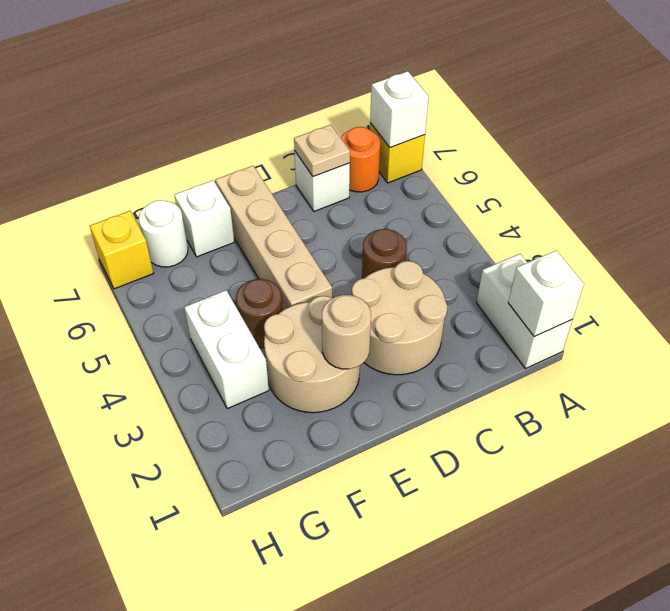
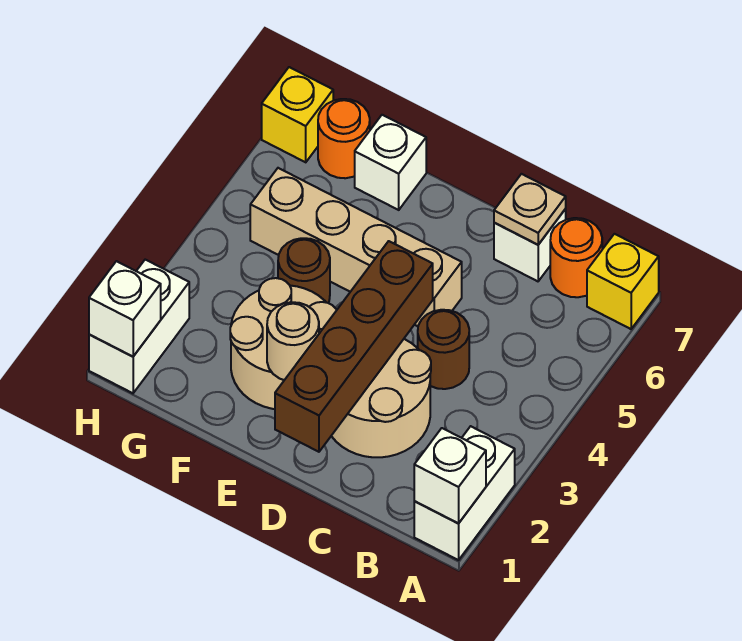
white brick A7 level 2 -> white brick H1 level 2
none -> brown brick D1:D4 level 2
tan brick E4:E7 level 1 -> tan brick D5:G5 level 1
white brick G3:G4 level 1 -> white brick H1:H2 level 1
white round brick G7 level 1 -> orange round brick G7 level 1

* Try it *
Every line above should be printed again word for word, without its pictures.

* Response *
white brick A7 level 2 -> white brick H1 level 2
none -> brown brick D1:D4 level 2
tan brick E4:E7 level 1 -> tan brick D5:G5 level 1
white brick G3:G4 level 1 -> white brick H1:H2 level 1
white round brick G7 level 1 -> orange round brick G7 level 1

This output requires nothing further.